## Work instructions
Give the entries again, word for word.

## Data to process
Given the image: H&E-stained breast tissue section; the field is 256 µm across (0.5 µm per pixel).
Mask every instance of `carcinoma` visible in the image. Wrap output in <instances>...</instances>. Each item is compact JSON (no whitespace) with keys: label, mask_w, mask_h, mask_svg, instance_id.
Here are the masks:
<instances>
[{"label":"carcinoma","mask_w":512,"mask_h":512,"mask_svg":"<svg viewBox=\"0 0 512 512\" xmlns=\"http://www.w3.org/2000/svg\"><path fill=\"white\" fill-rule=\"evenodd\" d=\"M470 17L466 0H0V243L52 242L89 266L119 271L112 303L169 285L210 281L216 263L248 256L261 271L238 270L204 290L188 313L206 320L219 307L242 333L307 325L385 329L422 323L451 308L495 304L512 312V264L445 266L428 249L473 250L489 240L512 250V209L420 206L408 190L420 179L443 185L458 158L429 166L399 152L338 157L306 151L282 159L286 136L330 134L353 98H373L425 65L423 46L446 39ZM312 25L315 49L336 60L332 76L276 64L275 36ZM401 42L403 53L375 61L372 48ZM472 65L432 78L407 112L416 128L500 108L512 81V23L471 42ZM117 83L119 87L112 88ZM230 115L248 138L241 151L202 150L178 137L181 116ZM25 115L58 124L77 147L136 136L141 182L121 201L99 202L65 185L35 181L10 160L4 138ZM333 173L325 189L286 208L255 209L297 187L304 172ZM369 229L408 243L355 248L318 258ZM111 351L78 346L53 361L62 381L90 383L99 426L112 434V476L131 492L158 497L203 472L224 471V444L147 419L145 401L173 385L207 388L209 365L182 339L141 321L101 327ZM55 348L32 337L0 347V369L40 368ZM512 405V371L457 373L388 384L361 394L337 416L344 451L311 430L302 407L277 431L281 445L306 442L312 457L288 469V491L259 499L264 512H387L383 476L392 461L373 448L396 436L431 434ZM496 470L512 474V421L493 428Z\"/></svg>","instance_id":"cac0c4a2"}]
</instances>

## Output
Given the image: H&E-stained breast tissue section; the field is 256 µm across (0.5 µm per pixel).
Mask every instance of `carcinoma` visible in the image. Wrap output in <instances>...</instances>. Each item is compact JSON (no whitespace) with keys: label, mask_w, mask_h, mask_svg, instance_id.
Here are the masks:
<instances>
[{"label":"carcinoma","mask_w":512,"mask_h":512,"mask_svg":"<svg viewBox=\"0 0 512 512\" xmlns=\"http://www.w3.org/2000/svg\"><path fill=\"white\" fill-rule=\"evenodd\" d=\"M470 17L466 0H0V243L52 242L89 266L119 271L112 303L169 285L210 281L216 263L248 256L261 271L238 270L204 290L188 313L206 320L219 307L242 333L307 325L385 329L422 323L451 308L495 304L512 312V264L445 266L428 249L473 250L489 240L512 250V209L420 206L408 190L420 179L443 185L458 158L429 166L399 152L338 157L306 151L282 159L286 136L330 134L353 98H373L425 65L423 46L446 39ZM312 25L315 49L336 60L332 76L276 64L275 36ZM401 42L403 53L375 61L372 48ZM472 65L432 78L407 112L416 128L500 108L512 81V23L471 42ZM117 83L119 87L112 88ZM230 115L248 138L241 151L202 150L178 137L181 116ZM25 115L58 124L77 147L136 136L141 182L121 201L99 202L65 185L35 181L10 160L4 138ZM333 173L325 189L286 208L255 209L297 187L304 172ZM369 229L408 243L355 248L318 258ZM111 351L78 346L53 361L62 381L90 383L99 426L112 434V476L131 492L158 497L203 472L224 471V444L147 419L145 401L173 385L207 388L209 365L182 339L141 321L101 327ZM55 348L32 337L0 347V369L40 368ZM512 405V371L457 373L388 384L361 394L337 416L344 451L311 430L302 407L277 431L281 445L306 442L312 457L288 469V491L259 499L264 512H387L383 476L392 461L373 448L396 436L431 434ZM496 470L512 474V421L493 428Z\"/></svg>","instance_id":"cac0c4a2"}]
</instances>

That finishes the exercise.